Start of Block

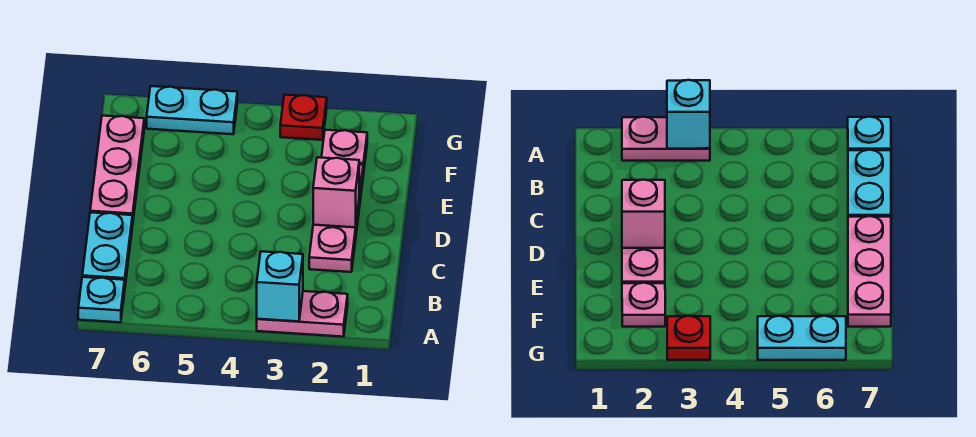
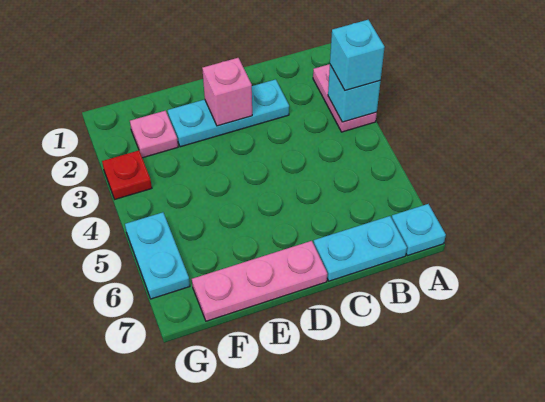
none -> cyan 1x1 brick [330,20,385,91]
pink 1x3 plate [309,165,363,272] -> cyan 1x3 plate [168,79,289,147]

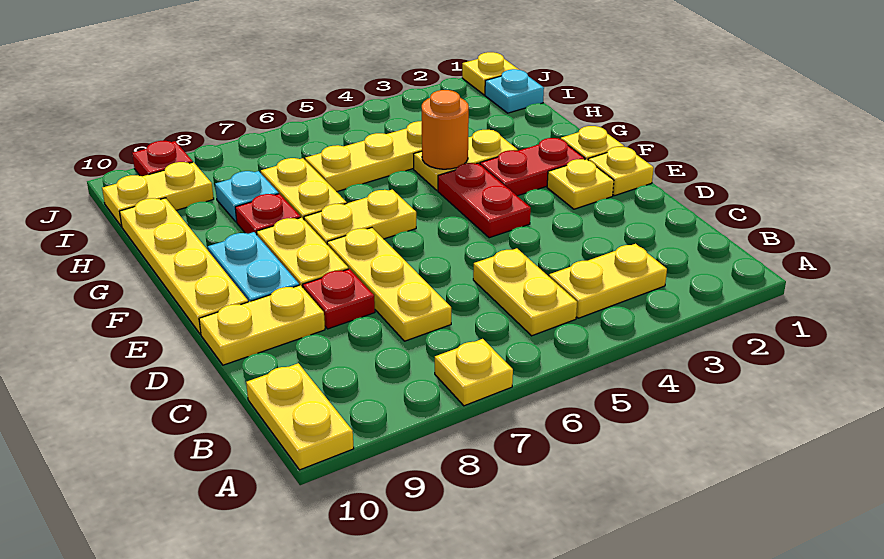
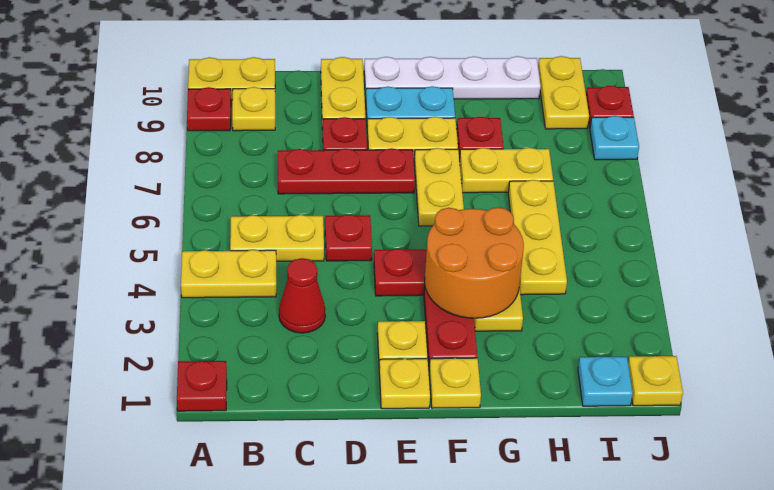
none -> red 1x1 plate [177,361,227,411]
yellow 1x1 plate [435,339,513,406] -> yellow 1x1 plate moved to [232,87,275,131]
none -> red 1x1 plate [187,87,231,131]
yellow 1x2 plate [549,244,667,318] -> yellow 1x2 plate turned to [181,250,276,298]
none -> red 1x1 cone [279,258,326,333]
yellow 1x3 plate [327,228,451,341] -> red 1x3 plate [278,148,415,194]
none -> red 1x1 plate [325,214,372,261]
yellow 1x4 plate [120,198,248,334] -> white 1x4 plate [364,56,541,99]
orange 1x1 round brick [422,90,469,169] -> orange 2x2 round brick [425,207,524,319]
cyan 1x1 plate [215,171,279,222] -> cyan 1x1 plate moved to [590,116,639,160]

End of Block
Start of Block

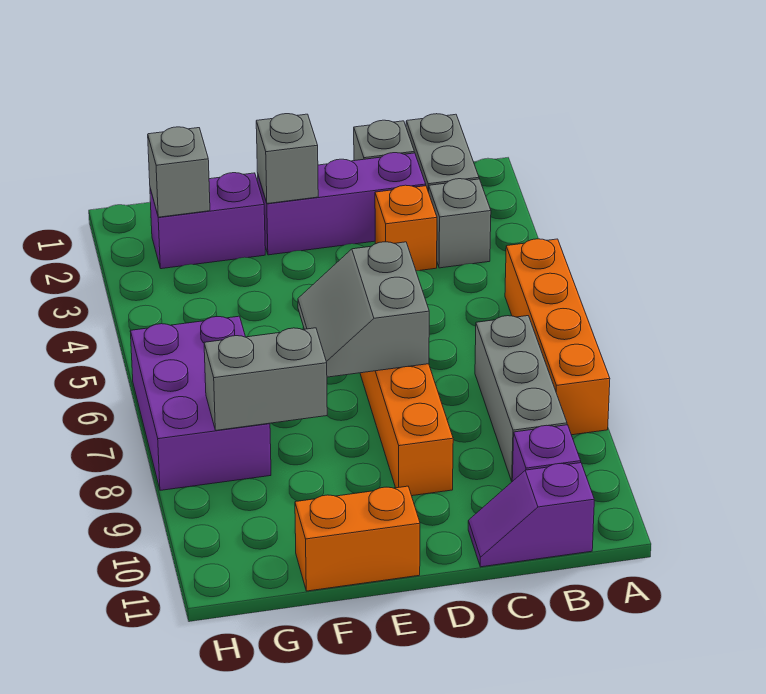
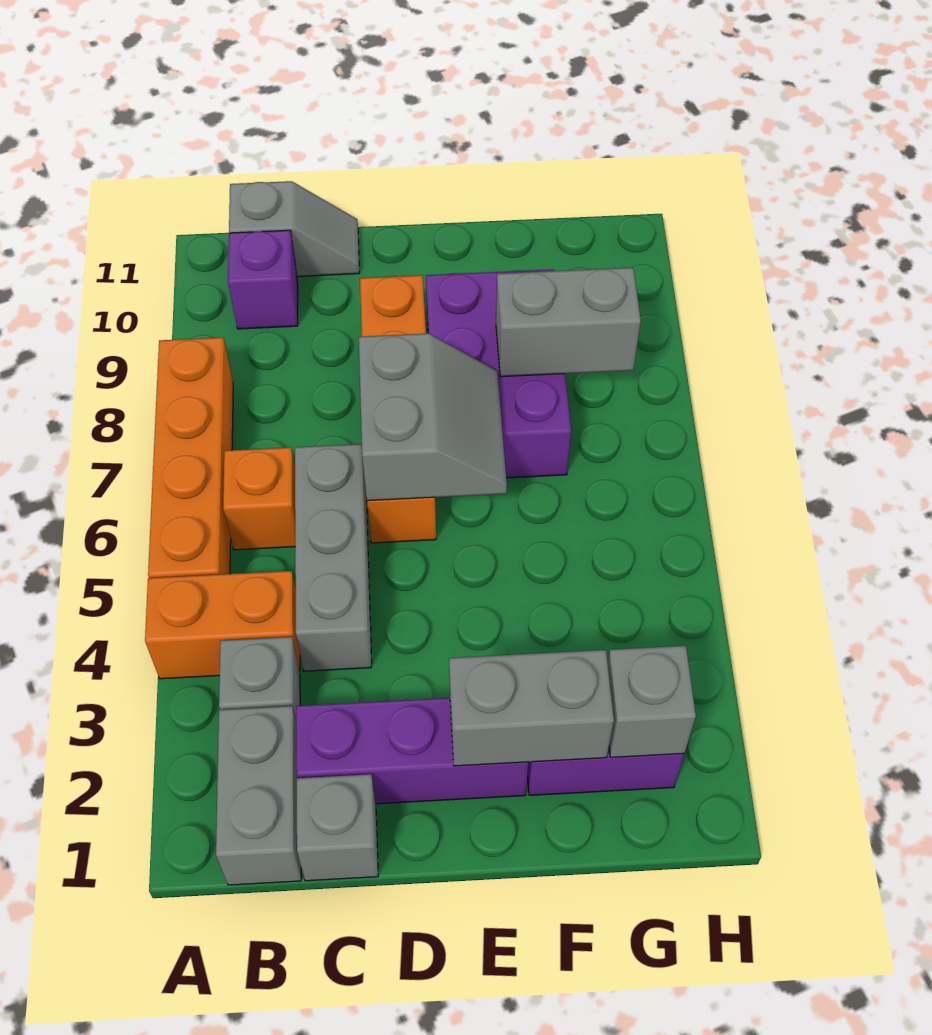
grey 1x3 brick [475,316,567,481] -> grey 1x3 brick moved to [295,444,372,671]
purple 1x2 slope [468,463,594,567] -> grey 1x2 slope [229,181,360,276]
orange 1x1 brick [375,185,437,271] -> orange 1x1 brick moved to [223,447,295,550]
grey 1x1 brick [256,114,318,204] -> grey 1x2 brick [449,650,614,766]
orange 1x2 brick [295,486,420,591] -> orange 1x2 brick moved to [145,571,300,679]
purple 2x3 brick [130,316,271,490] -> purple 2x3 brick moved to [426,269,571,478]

End of Block

▸ Work order: From the listing above, return the lines starting at the one with "grey 1x3 brick [475,316,567,481]" and ending at the one with "orange 1x1 brick [375,185,437,271]", both kept, exactly as they appear and nothing more.

▸ Output of the task:
grey 1x3 brick [475,316,567,481] -> grey 1x3 brick moved to [295,444,372,671]
purple 1x2 slope [468,463,594,567] -> grey 1x2 slope [229,181,360,276]
orange 1x1 brick [375,185,437,271] -> orange 1x1 brick moved to [223,447,295,550]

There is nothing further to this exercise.